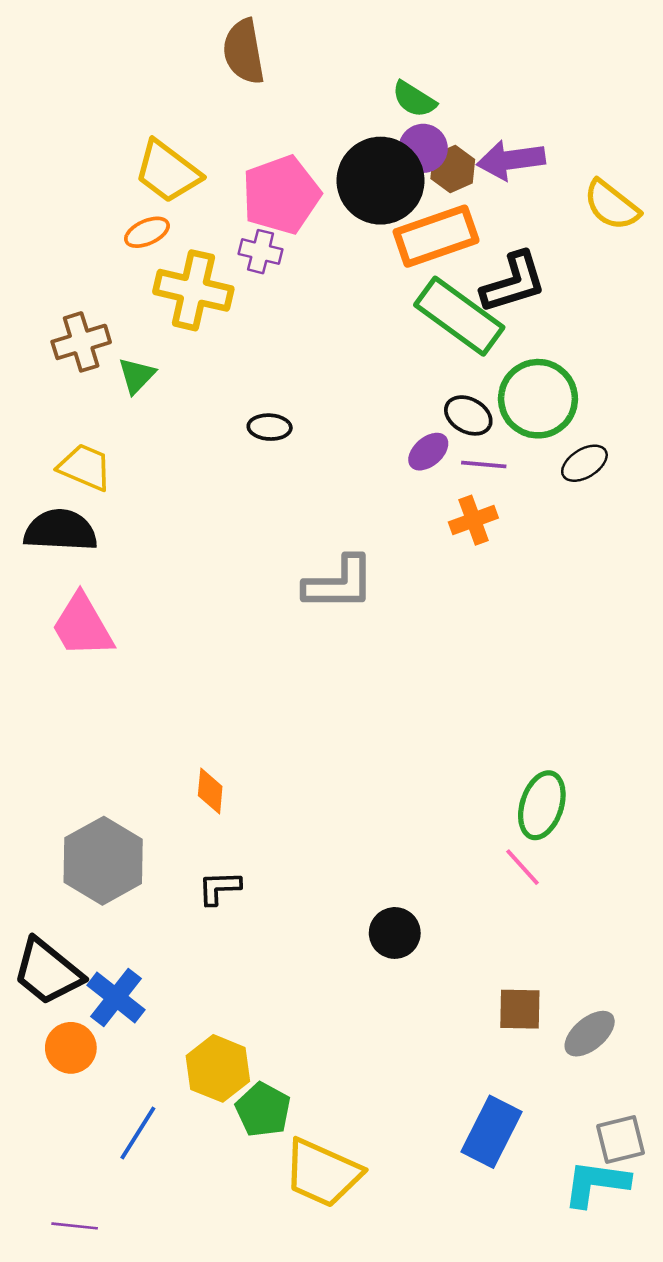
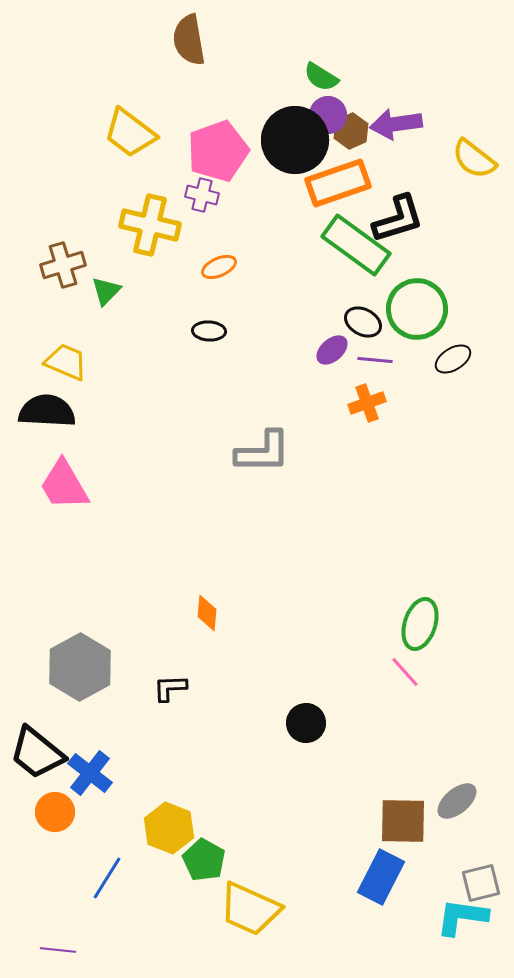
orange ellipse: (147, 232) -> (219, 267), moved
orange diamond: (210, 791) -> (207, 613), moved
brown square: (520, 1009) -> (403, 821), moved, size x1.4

* * *

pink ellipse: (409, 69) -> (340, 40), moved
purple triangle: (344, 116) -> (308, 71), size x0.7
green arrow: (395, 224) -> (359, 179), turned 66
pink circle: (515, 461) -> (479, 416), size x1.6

...

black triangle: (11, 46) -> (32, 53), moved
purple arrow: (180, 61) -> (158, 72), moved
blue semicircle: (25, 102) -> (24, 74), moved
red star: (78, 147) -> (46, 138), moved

ABOUT THIS TASK: Could you return exactly the lines above from the line with "orange ellipse: (147, 232)" to the line with "brown square: (520, 1009)", both included, and nothing else?

RESPONSE TO THE TASK:
orange ellipse: (147, 232) -> (219, 267), moved
orange diamond: (210, 791) -> (207, 613), moved
brown square: (520, 1009) -> (403, 821), moved, size x1.4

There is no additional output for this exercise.